Stated exercise
Reproduce the items from the line with "clipped (643, 857)" up to and including the line with "micrometer [425, 1200]", keeping the request line unchanged and offsetting every coordinate in the answers by 34. Return only those lines.

### Records shown

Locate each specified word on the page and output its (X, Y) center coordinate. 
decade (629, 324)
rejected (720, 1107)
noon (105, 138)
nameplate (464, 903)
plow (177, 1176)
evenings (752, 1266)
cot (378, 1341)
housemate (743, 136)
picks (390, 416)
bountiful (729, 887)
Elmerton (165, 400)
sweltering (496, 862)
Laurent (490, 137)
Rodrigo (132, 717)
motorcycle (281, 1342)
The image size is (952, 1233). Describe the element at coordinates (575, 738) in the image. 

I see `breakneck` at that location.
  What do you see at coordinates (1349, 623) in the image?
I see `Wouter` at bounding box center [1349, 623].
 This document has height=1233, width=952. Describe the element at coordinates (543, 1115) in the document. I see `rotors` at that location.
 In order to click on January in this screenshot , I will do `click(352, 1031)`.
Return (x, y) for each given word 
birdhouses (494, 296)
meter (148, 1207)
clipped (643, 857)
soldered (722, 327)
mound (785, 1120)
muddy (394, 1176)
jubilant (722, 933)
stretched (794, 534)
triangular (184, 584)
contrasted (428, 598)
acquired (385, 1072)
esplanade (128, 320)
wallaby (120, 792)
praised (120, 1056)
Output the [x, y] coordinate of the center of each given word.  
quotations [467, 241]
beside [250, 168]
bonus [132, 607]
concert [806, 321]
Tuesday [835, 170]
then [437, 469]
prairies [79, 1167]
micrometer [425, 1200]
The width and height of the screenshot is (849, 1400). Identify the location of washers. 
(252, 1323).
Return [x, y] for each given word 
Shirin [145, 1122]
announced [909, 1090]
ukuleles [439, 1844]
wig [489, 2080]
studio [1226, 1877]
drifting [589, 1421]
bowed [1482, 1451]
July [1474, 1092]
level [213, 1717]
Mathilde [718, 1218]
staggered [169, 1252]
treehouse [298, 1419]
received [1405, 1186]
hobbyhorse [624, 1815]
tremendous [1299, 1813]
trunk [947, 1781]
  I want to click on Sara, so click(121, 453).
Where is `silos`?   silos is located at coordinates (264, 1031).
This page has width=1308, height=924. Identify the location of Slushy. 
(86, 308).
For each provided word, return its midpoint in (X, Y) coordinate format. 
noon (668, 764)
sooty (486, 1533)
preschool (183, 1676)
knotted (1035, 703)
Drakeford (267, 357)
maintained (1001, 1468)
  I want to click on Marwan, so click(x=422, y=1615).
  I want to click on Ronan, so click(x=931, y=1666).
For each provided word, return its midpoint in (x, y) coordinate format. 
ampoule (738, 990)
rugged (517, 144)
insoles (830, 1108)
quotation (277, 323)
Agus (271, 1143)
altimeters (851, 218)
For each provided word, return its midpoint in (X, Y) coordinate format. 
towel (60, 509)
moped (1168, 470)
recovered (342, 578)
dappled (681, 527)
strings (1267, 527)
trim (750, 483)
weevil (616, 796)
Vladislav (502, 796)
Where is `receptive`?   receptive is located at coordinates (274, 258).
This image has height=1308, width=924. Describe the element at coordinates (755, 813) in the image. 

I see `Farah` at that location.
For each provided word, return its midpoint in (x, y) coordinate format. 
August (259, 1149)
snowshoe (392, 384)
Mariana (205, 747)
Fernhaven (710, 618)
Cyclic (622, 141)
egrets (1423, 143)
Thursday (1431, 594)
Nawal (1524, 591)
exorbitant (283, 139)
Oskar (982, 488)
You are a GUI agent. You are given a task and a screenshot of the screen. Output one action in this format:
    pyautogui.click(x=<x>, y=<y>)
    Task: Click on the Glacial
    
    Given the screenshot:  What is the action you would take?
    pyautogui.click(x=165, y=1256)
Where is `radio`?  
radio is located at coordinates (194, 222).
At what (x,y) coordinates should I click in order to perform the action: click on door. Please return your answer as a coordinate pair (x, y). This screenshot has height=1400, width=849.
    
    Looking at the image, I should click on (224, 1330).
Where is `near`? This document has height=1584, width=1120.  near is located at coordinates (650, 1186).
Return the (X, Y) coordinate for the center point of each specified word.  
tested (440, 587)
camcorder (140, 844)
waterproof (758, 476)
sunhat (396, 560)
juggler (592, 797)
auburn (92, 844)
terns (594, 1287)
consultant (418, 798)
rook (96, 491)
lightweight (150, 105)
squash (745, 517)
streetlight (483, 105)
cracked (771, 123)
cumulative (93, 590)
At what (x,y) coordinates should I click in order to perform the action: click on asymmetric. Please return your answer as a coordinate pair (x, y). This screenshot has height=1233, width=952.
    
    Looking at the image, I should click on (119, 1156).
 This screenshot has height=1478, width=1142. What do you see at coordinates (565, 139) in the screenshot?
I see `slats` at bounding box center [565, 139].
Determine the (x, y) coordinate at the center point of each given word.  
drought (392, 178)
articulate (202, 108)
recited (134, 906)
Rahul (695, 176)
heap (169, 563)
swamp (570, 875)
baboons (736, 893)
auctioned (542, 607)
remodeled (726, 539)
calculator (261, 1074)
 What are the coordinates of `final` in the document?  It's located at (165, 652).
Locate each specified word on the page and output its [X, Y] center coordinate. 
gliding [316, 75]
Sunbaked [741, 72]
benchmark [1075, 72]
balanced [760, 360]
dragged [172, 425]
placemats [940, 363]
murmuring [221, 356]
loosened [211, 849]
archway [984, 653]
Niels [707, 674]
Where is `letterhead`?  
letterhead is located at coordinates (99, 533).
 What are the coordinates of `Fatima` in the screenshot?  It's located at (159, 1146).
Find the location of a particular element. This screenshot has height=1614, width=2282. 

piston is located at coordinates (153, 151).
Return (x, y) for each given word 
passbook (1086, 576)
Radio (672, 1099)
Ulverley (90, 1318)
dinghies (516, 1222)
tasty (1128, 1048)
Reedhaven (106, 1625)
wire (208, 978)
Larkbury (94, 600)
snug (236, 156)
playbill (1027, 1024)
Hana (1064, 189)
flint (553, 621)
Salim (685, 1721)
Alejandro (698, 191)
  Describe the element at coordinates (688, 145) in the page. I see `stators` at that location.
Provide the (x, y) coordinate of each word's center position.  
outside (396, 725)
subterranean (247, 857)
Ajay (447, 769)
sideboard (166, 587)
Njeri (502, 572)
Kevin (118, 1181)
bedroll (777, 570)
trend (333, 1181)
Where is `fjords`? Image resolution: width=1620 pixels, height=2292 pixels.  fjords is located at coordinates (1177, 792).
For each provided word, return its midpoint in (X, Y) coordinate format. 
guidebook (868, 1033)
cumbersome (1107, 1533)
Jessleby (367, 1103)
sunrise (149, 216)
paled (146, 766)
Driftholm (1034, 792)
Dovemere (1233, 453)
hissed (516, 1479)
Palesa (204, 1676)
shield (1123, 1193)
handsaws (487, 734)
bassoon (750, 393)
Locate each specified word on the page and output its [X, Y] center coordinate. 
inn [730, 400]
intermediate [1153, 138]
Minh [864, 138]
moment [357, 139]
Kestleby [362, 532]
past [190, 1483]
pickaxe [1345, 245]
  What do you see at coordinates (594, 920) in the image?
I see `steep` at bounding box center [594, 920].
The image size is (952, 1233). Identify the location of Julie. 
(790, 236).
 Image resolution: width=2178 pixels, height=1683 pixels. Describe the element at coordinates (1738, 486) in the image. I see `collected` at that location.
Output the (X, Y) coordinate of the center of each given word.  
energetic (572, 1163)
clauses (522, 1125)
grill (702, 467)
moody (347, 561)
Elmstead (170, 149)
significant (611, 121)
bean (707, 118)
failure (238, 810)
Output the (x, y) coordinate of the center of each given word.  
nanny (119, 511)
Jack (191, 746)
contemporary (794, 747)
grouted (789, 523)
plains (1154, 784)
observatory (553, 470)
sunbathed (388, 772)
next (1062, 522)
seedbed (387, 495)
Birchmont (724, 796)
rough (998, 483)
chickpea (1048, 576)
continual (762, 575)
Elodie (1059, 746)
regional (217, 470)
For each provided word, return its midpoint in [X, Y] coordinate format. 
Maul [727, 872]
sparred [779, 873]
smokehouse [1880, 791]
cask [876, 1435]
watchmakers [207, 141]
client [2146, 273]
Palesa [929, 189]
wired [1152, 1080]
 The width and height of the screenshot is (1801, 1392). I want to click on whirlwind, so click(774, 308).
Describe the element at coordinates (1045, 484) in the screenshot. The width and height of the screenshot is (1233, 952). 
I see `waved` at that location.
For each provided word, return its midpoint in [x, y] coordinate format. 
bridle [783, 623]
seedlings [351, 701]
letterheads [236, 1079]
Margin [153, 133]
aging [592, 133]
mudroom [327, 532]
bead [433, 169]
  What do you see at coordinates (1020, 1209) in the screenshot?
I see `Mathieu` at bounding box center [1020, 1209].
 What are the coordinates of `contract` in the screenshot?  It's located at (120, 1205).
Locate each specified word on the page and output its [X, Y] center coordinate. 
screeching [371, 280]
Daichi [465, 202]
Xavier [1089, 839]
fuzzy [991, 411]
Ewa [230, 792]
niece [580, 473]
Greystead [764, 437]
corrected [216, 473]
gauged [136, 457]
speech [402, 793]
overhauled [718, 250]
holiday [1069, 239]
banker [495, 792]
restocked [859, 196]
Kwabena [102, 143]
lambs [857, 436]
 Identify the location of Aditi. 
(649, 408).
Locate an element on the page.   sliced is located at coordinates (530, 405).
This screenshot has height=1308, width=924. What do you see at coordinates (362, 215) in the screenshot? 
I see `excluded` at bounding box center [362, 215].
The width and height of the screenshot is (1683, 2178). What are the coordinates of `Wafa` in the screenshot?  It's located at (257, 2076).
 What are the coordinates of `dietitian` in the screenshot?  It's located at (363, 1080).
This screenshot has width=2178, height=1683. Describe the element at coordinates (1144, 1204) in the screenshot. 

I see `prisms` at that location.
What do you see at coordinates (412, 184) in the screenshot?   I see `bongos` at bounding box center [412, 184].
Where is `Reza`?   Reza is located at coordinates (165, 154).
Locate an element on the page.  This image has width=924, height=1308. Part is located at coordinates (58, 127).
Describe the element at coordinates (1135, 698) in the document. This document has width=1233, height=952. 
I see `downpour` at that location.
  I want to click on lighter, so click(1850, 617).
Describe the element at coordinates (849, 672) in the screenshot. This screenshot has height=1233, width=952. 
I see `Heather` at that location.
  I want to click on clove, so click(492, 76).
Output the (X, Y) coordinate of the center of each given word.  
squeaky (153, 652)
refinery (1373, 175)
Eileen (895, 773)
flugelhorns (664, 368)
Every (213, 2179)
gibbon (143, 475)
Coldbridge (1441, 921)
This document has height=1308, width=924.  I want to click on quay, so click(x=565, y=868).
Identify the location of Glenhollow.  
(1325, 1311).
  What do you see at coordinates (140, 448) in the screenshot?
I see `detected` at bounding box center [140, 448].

######

Answer for this exercise
clipped (677, 891)
soldered (756, 361)
mound (819, 1154)
muddy (428, 1210)
jubilant (756, 967)
stretched (828, 568)
triangular (218, 618)
contrasted (462, 632)
acquired (419, 1106)
esplanade (162, 354)
wallaby (154, 826)
praised (154, 1090)
Output the [x, y] coordinate of the center of each given word.  
quotations [501, 275]
beside [284, 202]
bonus [166, 641]
concert [840, 355]
Tuesday [869, 204]
then [471, 503]
prairies [113, 1201]
micrometer [459, 1234]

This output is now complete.